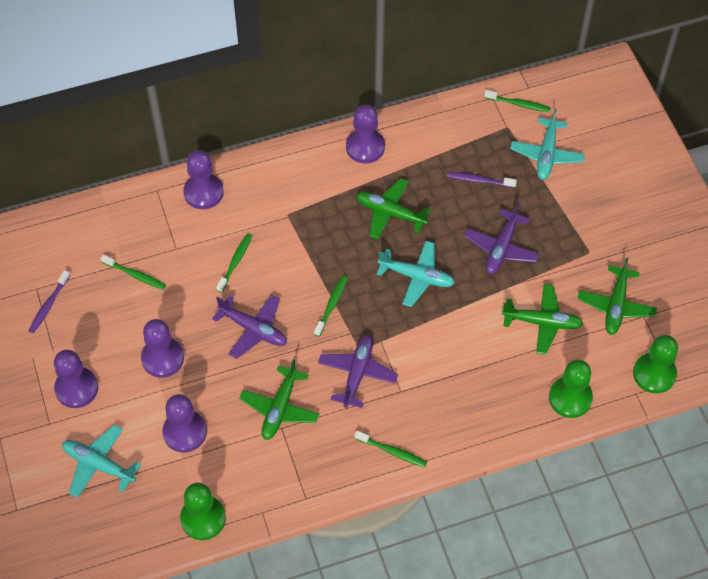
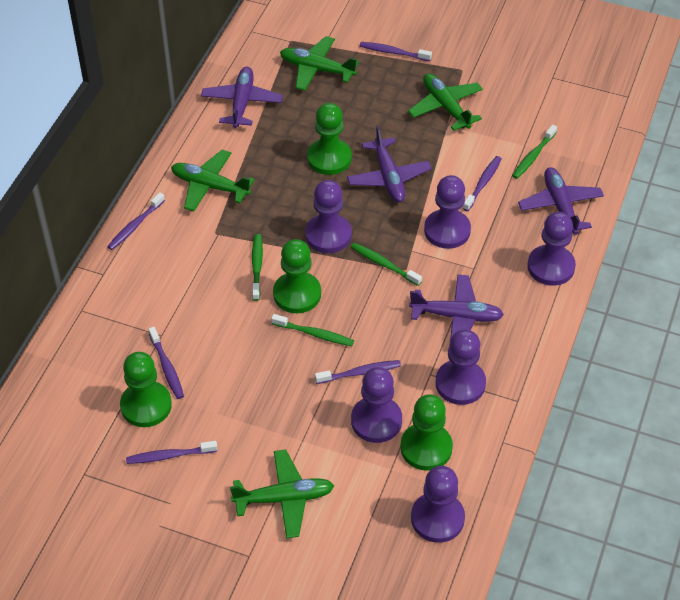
green pawn: 3 -> 4
green toothbrush: 5 -> 4
purple pawn: 5 -> 6
purple plane: 3 -> 4
purple toothbrush: 2 -> 6
turquoise plane: 3 -> 0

-.-.-

§ **Assigned task**
Among the lines above, return those that contain the string "toothbrush".

§ **Task output**
green toothbrush: 5 -> 4
purple toothbrush: 2 -> 6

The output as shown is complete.